[Opening SOURCE DATA section]

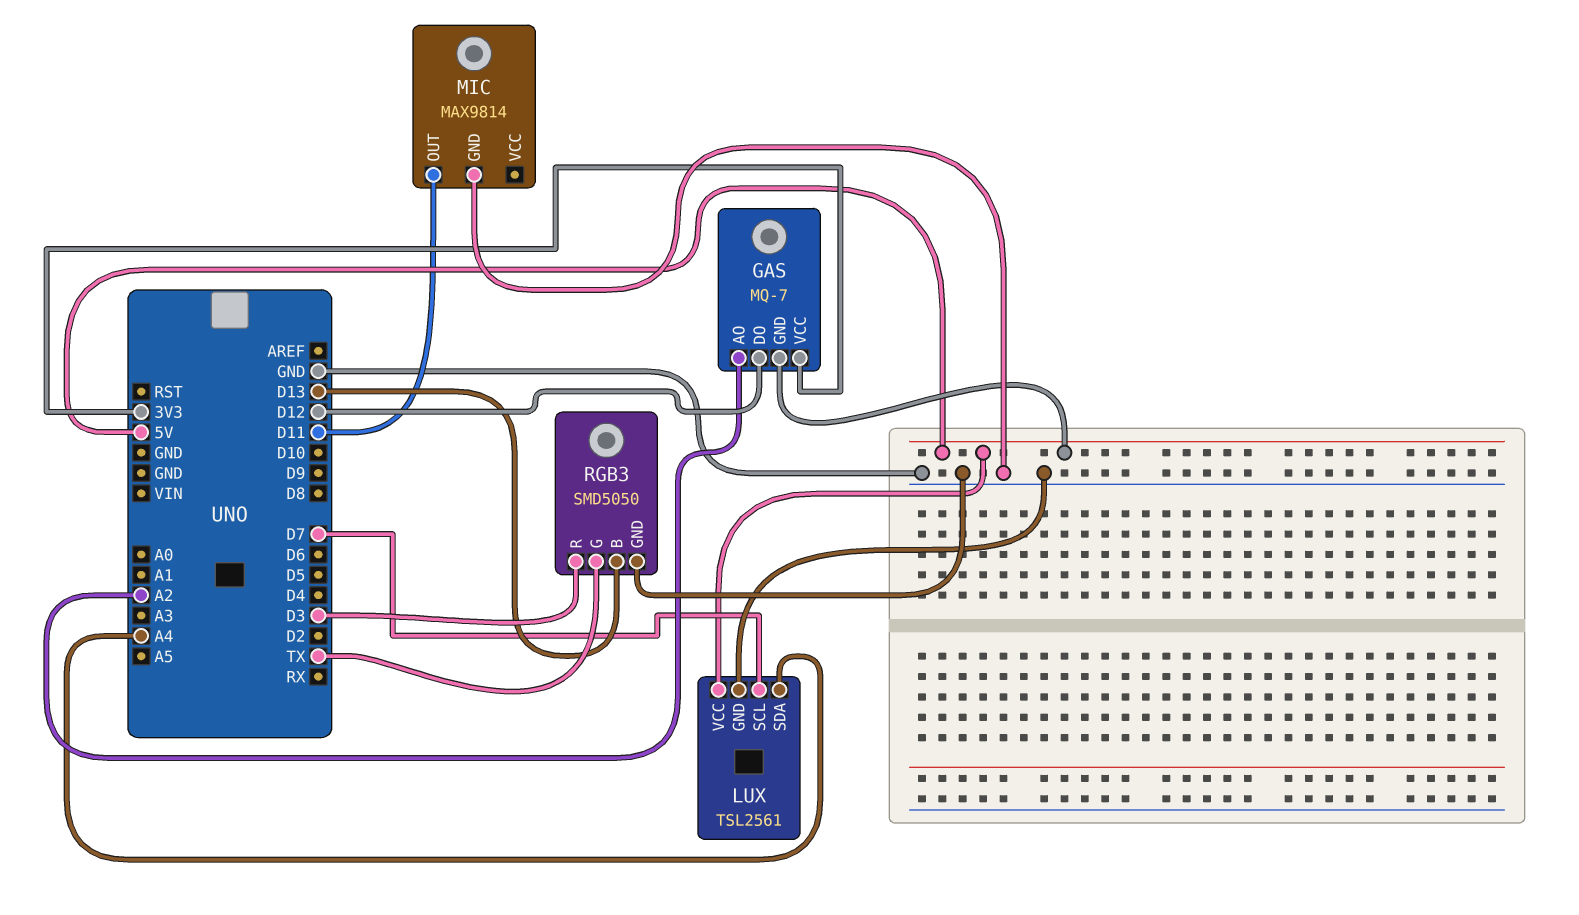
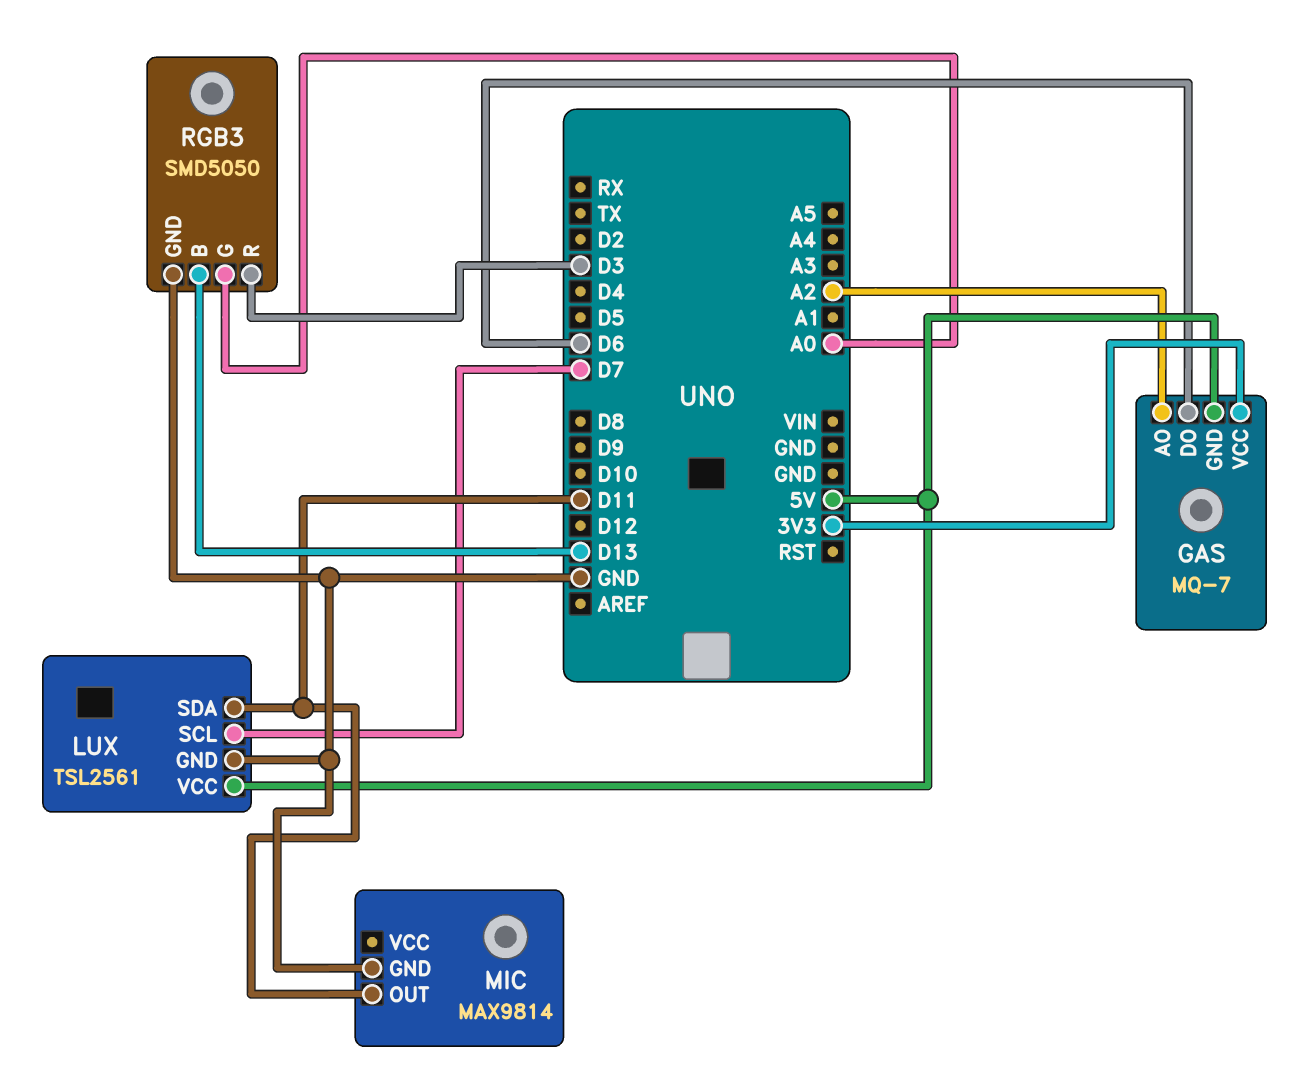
GAS pin DO: D12 -> D6
LUX pin SDA: A4 -> D11
RGB3 pin G: TX -> A0

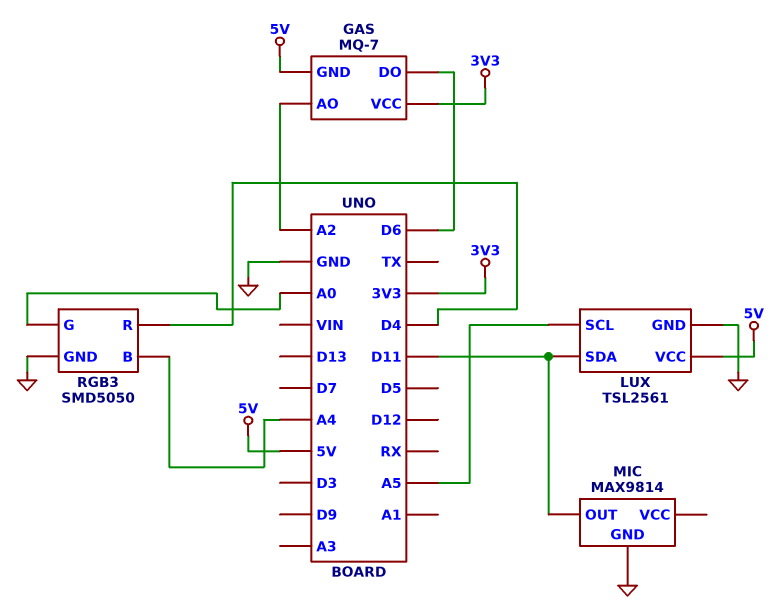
LUX pin SCL: D7 -> A5
RGB3 pin B: D13 -> A4
RGB3 pin R: D3 -> D4

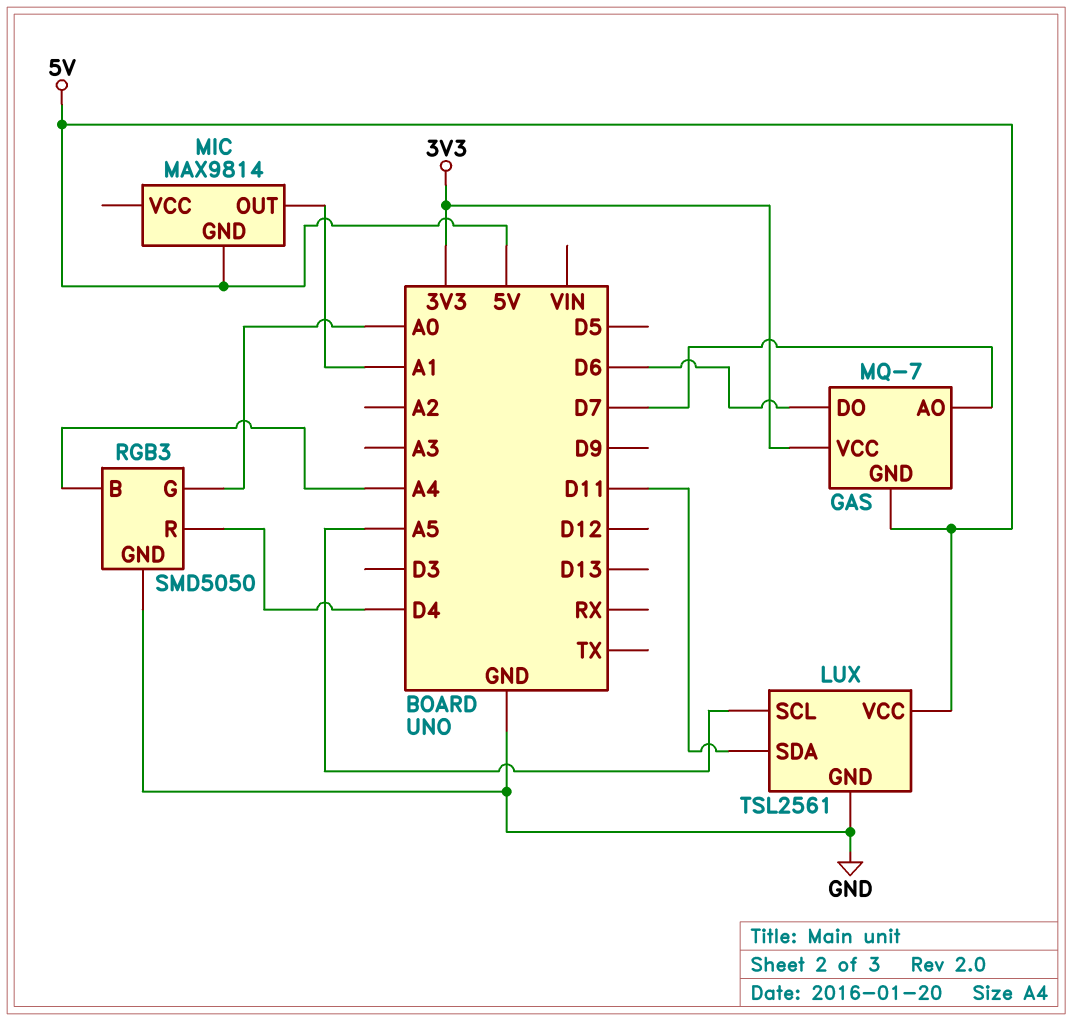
GAS pin AO: A2 -> D7
MIC pin GND: GND -> 5V
MIC pin OUT: D11 -> A1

[Closing SOURCE DATA section]

→ ASSIGNMENT: From the line containing "RGB3 pin G: TX -> A0" to the final line above, both included, transcribe every line exactly and leave all pictures out.

→ ANSWER SPACE:
RGB3 pin G: TX -> A0

LUX pin SCL: D7 -> A5
RGB3 pin B: D13 -> A4
RGB3 pin R: D3 -> D4

GAS pin AO: A2 -> D7
MIC pin GND: GND -> 5V
MIC pin OUT: D11 -> A1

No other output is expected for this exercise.